Directions: Nothing but an exact reproduction of the records, pictures excluded, should be returned.

Before-and-after object lists:
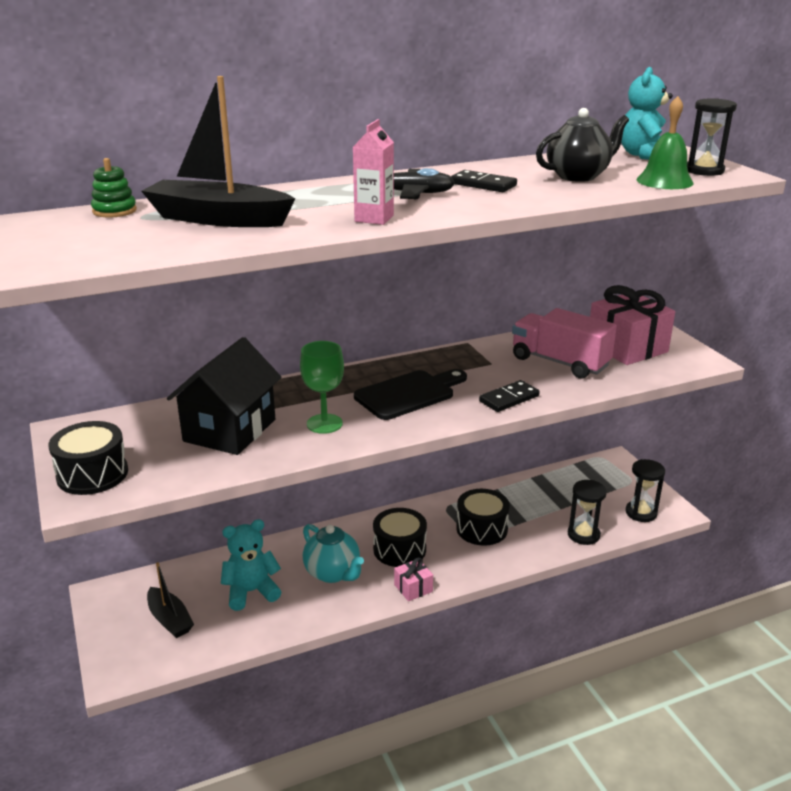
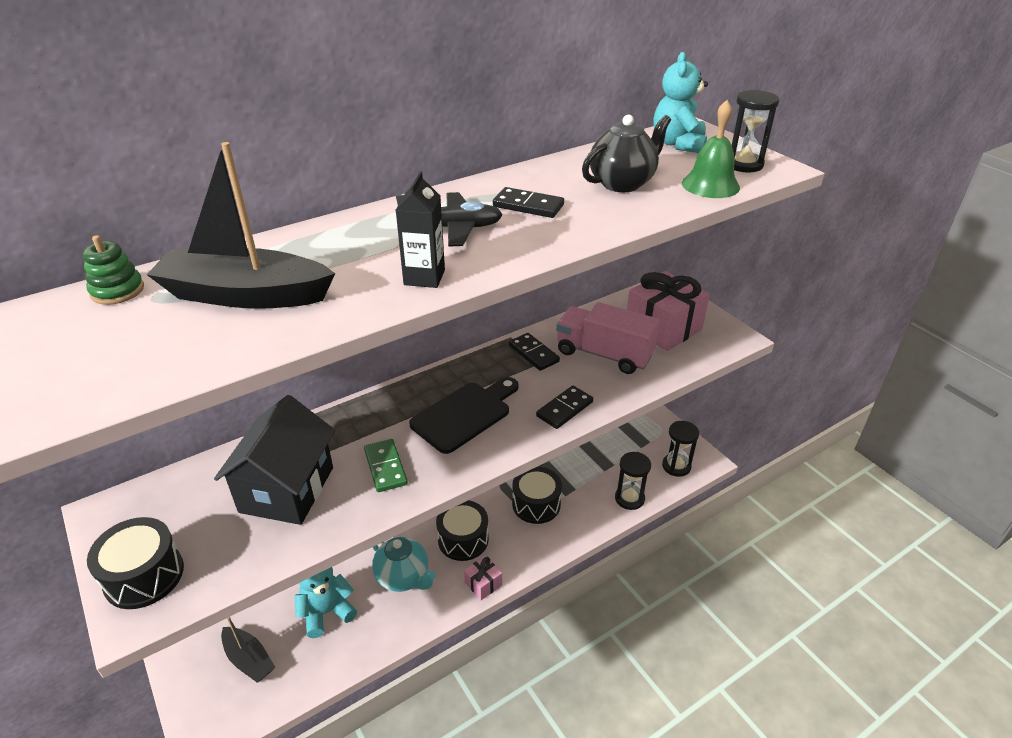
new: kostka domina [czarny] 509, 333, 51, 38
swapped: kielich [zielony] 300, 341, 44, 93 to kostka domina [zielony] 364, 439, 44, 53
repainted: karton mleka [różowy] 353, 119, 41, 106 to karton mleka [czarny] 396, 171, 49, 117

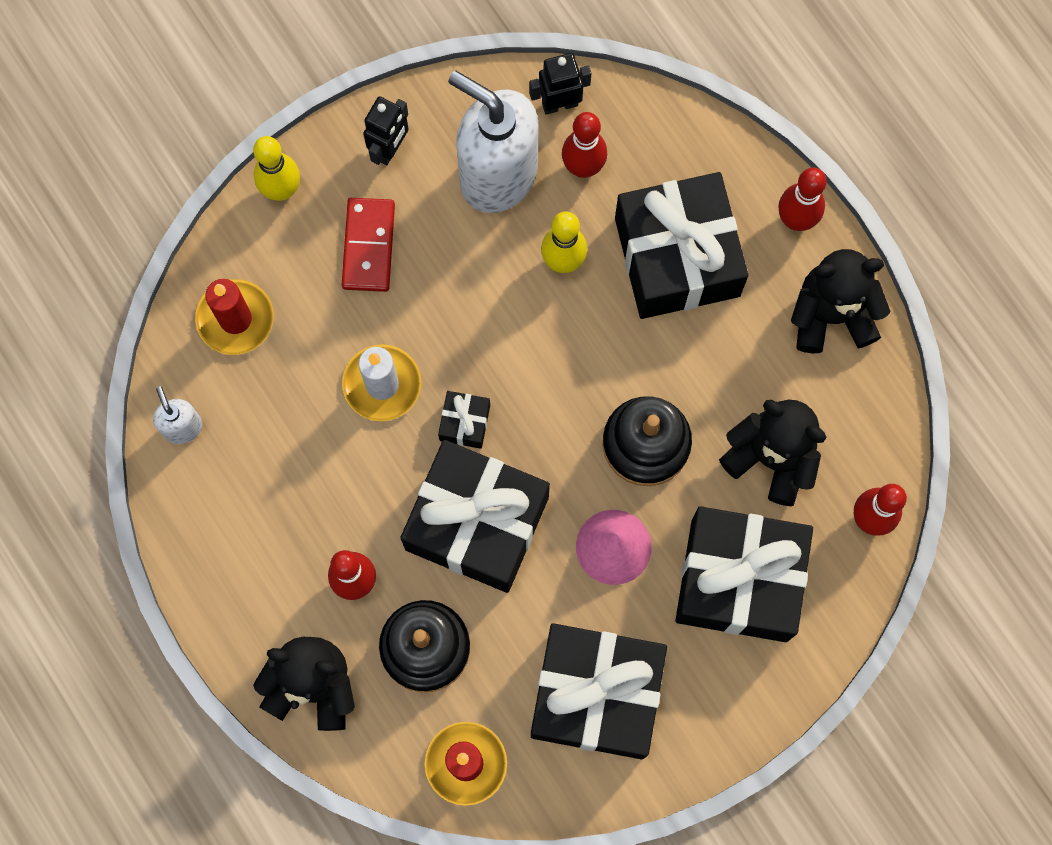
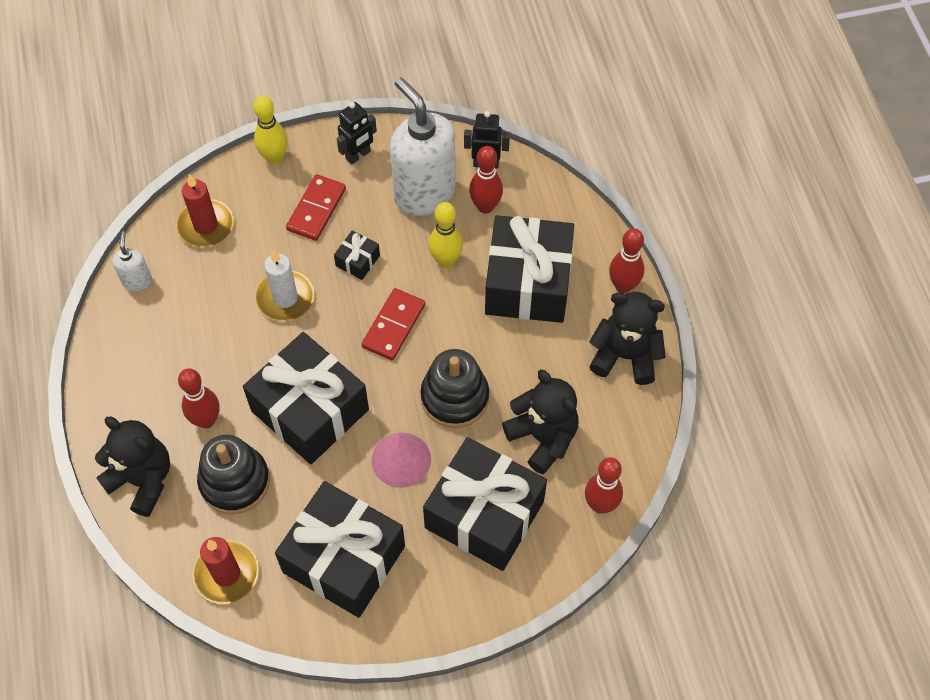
new: kostka domina [czerwony] 361, 288, 64, 73
shifted: prezent [czarny] 438, 391, 52, 58 to 334, 230, 46, 50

Task solution:
new: kostka domina [czarny] 509, 333, 51, 38
swapped: kielich [zielony] 300, 341, 44, 93 to kostka domina [zielony] 364, 439, 44, 53
repainted: karton mleka [różowy] 353, 119, 41, 106 to karton mleka [czarny] 396, 171, 49, 117

new: kostka domina [czerwony] 361, 288, 64, 73
shifted: prezent [czarny] 438, 391, 52, 58 to 334, 230, 46, 50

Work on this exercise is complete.